---------- Data for processing ----------

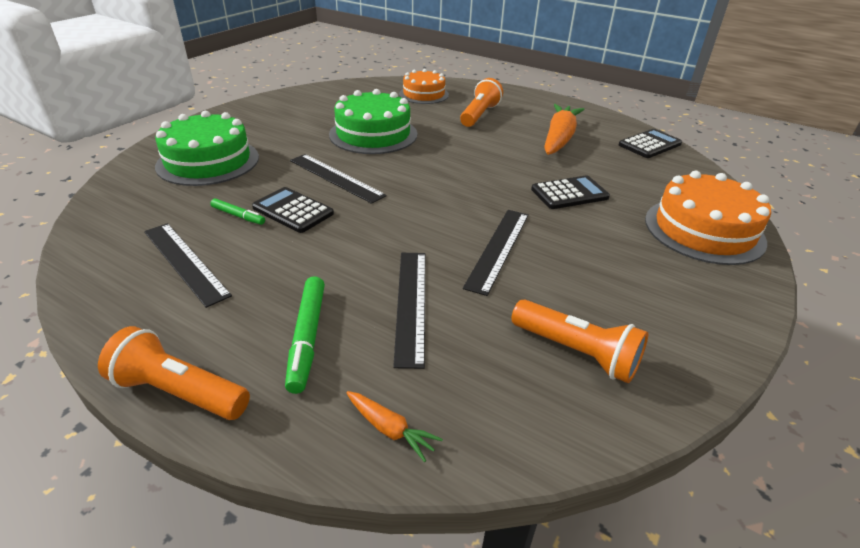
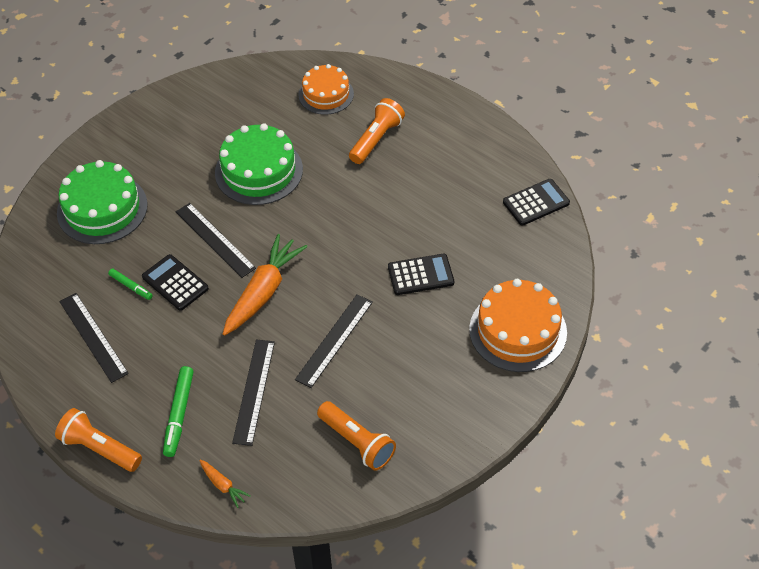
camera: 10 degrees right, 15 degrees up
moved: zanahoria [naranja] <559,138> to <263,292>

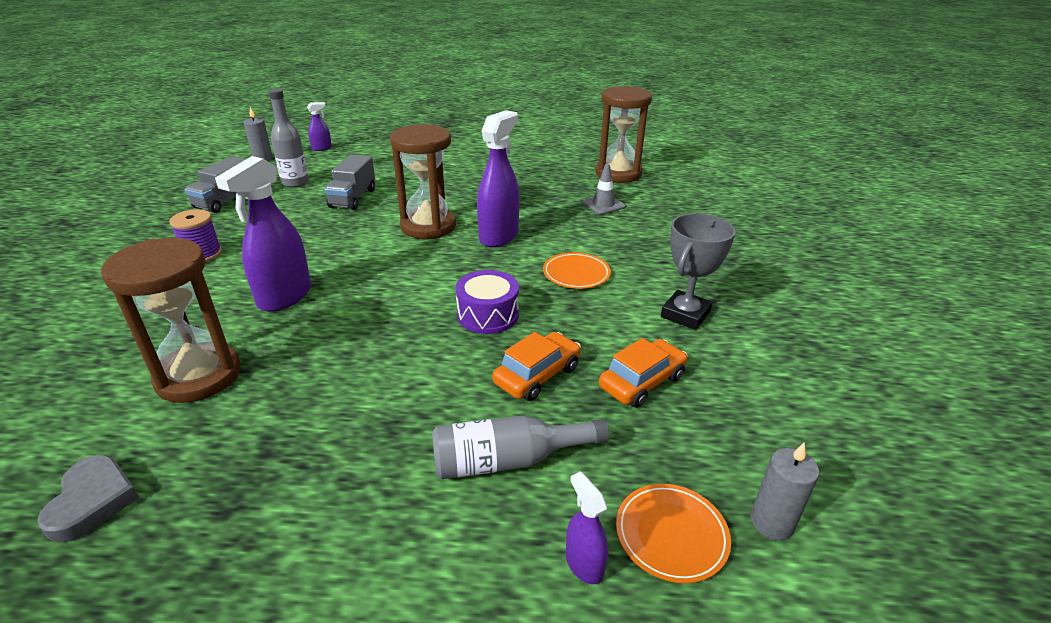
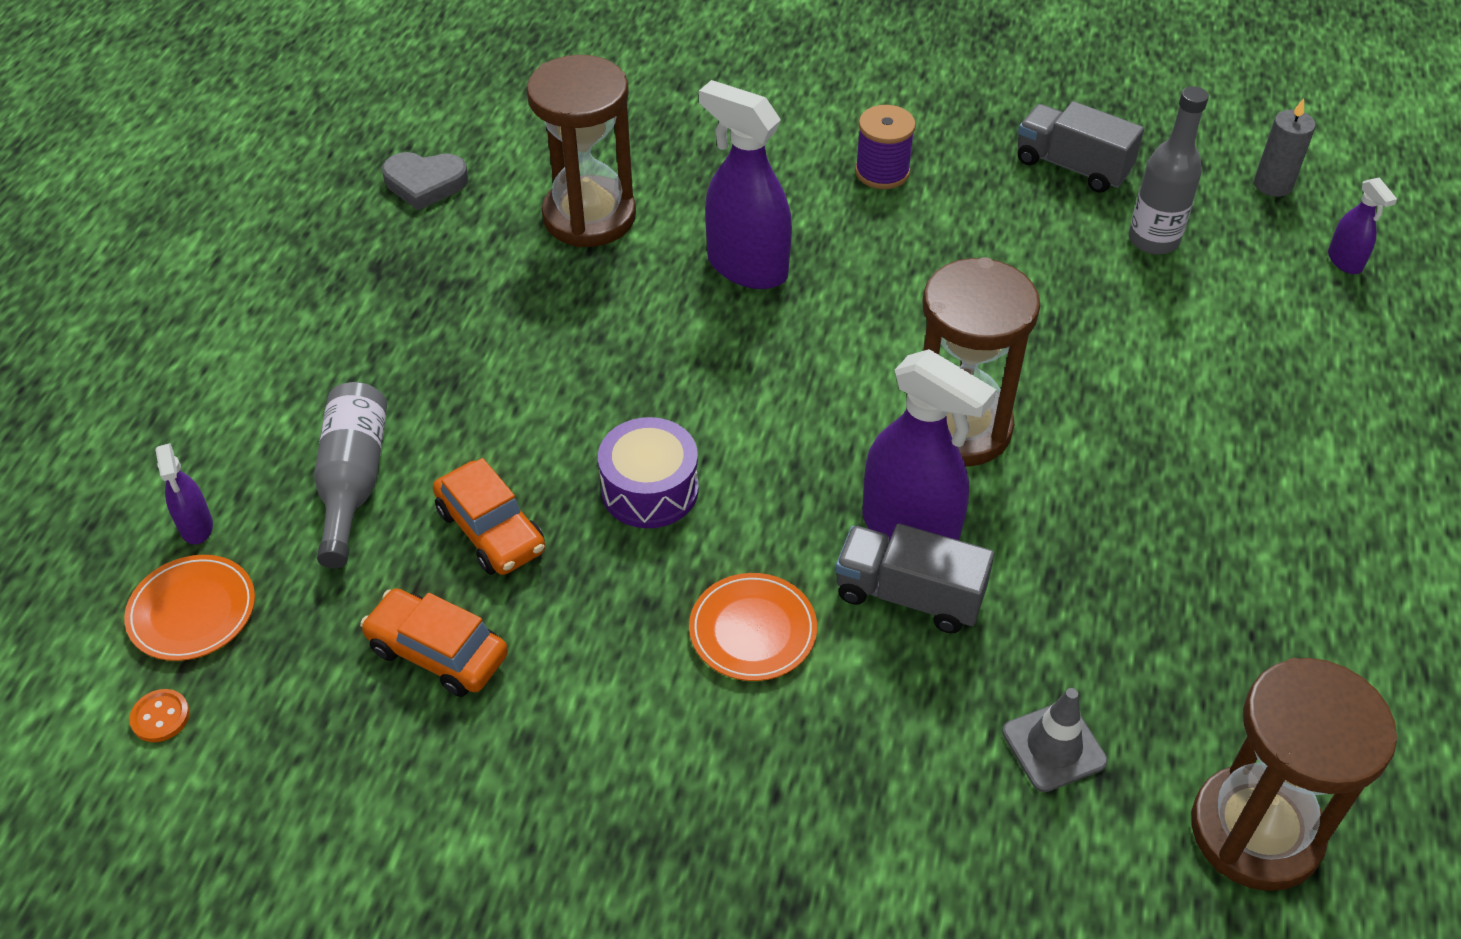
camera: 100 degrees right, 15 degrees up
removed: trofeo [gris] <685,314>
moved: camión [gris] <353,198> to <909,595>
replaced: vela [gris] <772,522> to botón [naranja] <160,717>
turned: pulverizador [morado] <584,564> = <196,526> 90 degrees clockwise; coche [naranja] <642,382> = <437,652> 150 degrees clockwise

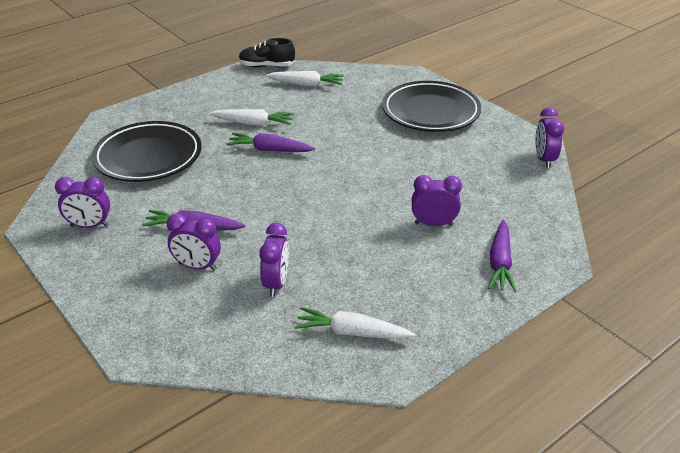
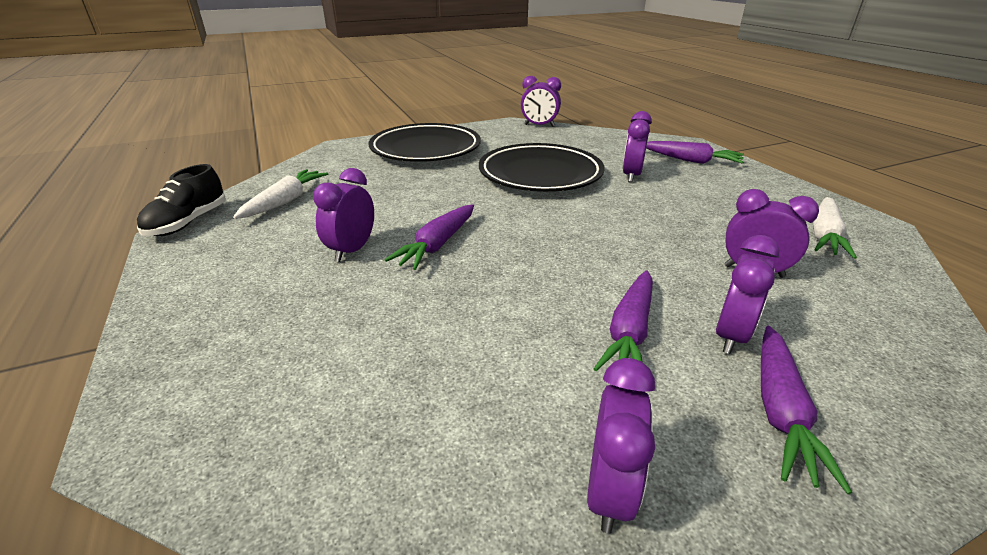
camera: 75 degrees left, 5 degrees down
added: zanahoria [morado] <780,411>
moved: plato [negro] <148,157> to <540,174>
replaced: zanahoria [blanco] <253,123> to despertador [morado] <352,250>

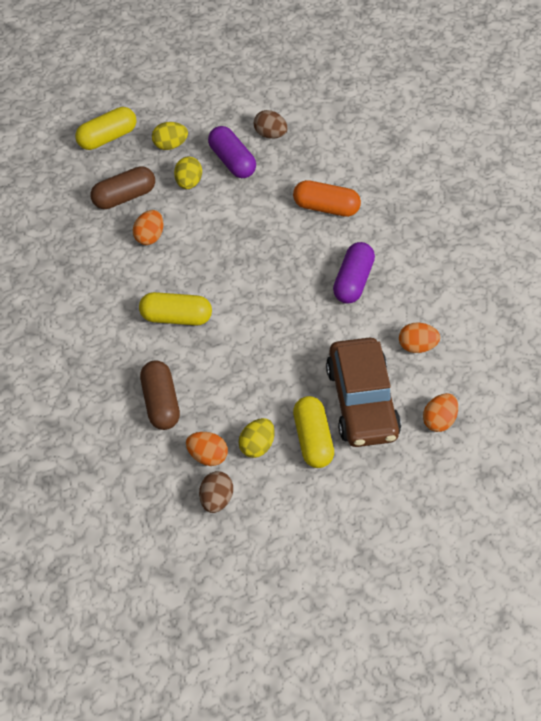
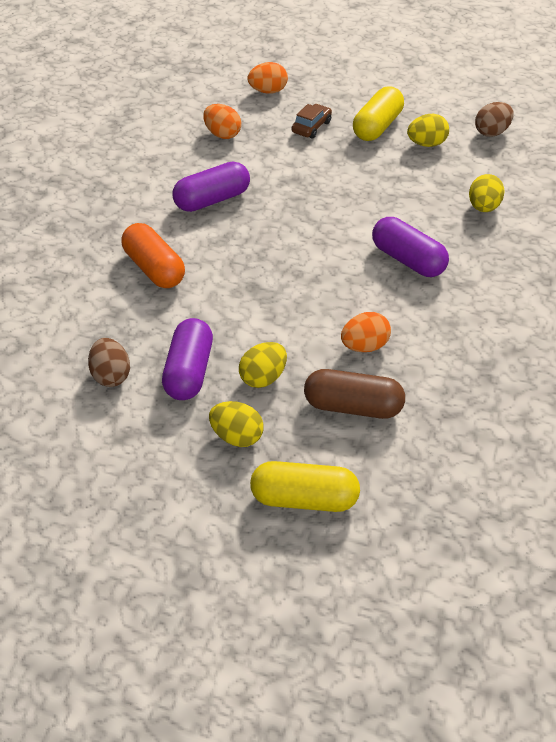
camera: 140 degrees left, 10 degrees down
removed: huevo [naranja] <207,456>
replaced: cápsula [marrón] <160,402> to huevo [amarillo] <483,207>
recoloured: cápsula [amarillo] <176,317> to cápsula [morado] <408,260>
resized: coche [marrón] <362,401> = <311,127> x0.41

----------

▶ _What to do_
Please print all of the records above exactly, omitting each picture.

▶ _The completed task_
camera: 10 degrees right, 15 degrees up
moved: zanahoria [naranja] <559,138> to <263,292>

camera: 100 degrees right, 15 degrees up
removed: trofeo [gris] <685,314>
moved: camión [gris] <353,198> to <909,595>
replaced: vela [gris] <772,522> to botón [naranja] <160,717>
turned: pulverizador [morado] <584,564> = <196,526> 90 degrees clockwise; coche [naranja] <642,382> = <437,652> 150 degrees clockwise

camera: 75 degrees left, 5 degrees down
added: zanahoria [morado] <780,411>
moved: plato [negro] <148,157> to <540,174>
replaced: zanahoria [blanco] <253,123> to despertador [morado] <352,250>

camera: 140 degrees left, 10 degrees down
removed: huevo [naranja] <207,456>
replaced: cápsula [marrón] <160,402> to huevo [amarillo] <483,207>
recoloured: cápsula [amarillo] <176,317> to cápsula [morado] <408,260>
resized: coche [marrón] <362,401> = <311,127> x0.41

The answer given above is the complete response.